EXERCISE: When you repeat the listing below, keep every word exactly and leave out each picture.

------ SOURCE MATERIAL ------

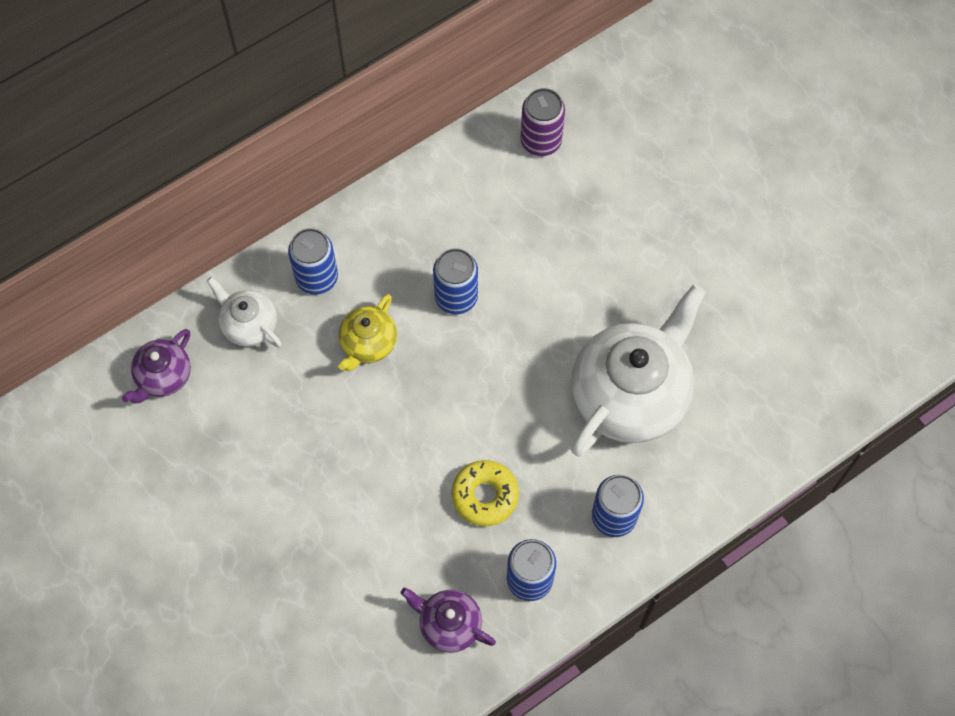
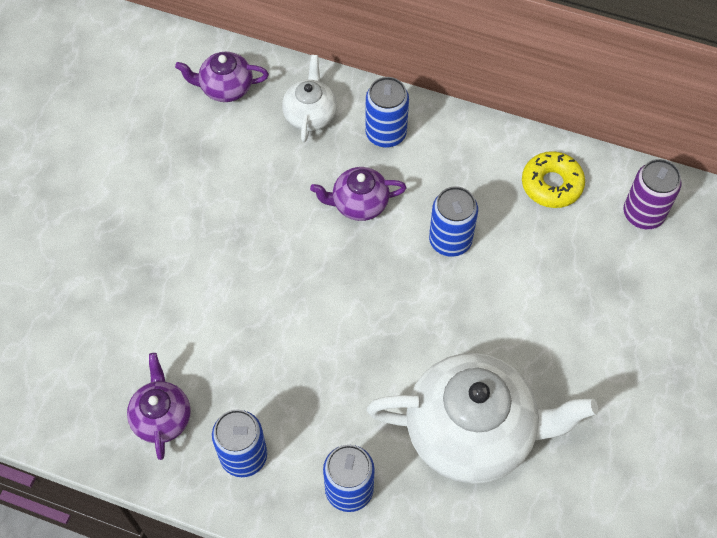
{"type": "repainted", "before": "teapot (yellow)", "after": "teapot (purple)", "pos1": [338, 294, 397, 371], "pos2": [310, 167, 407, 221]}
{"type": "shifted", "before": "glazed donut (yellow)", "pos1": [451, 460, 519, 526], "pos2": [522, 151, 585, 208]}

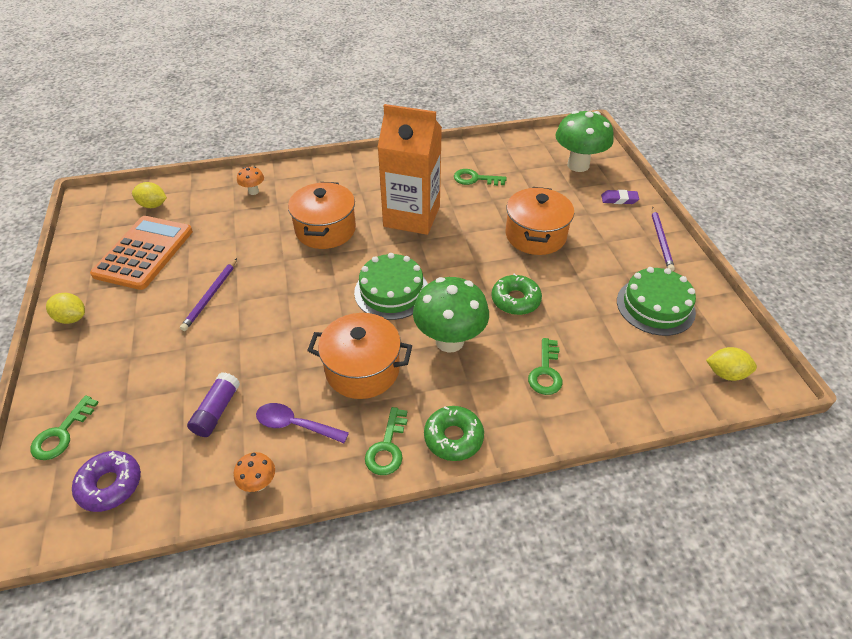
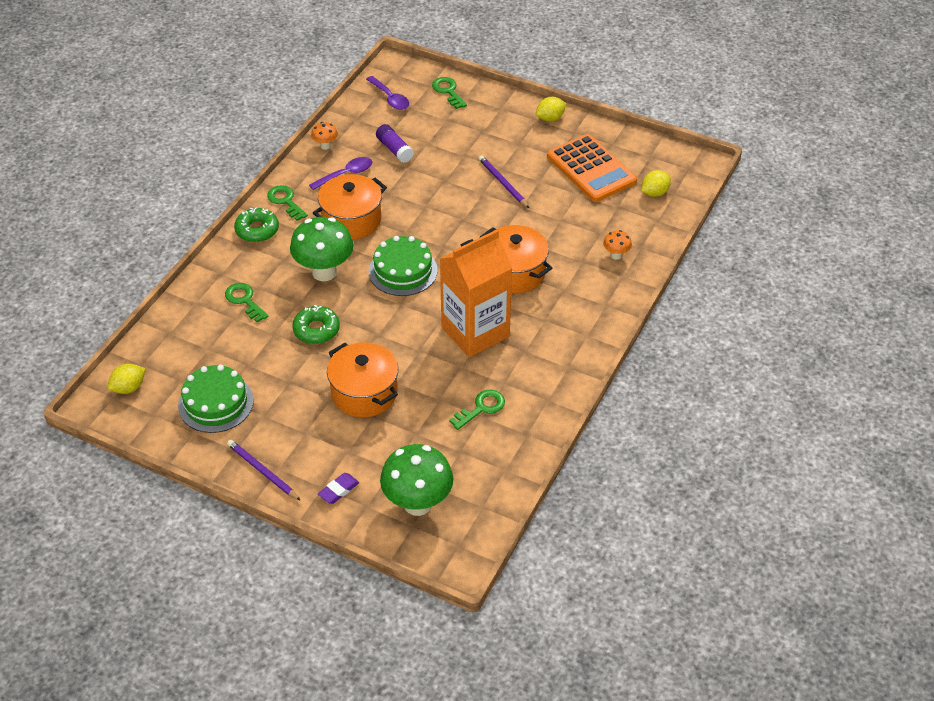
{"type": "swapped", "before": "glazed donut (purple)", "after": "spoon (purple)", "pos1": [72, 451, 141, 512], "pos2": [366, 76, 409, 110]}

------

REPLY TO THE EXERCISE:
{"type": "repainted", "before": "teapot (yellow)", "after": "teapot (purple)", "pos1": [338, 294, 397, 371], "pos2": [310, 167, 407, 221]}
{"type": "shifted", "before": "glazed donut (yellow)", "pos1": [451, 460, 519, 526], "pos2": [522, 151, 585, 208]}

{"type": "swapped", "before": "glazed donut (purple)", "after": "spoon (purple)", "pos1": [72, 451, 141, 512], "pos2": [366, 76, 409, 110]}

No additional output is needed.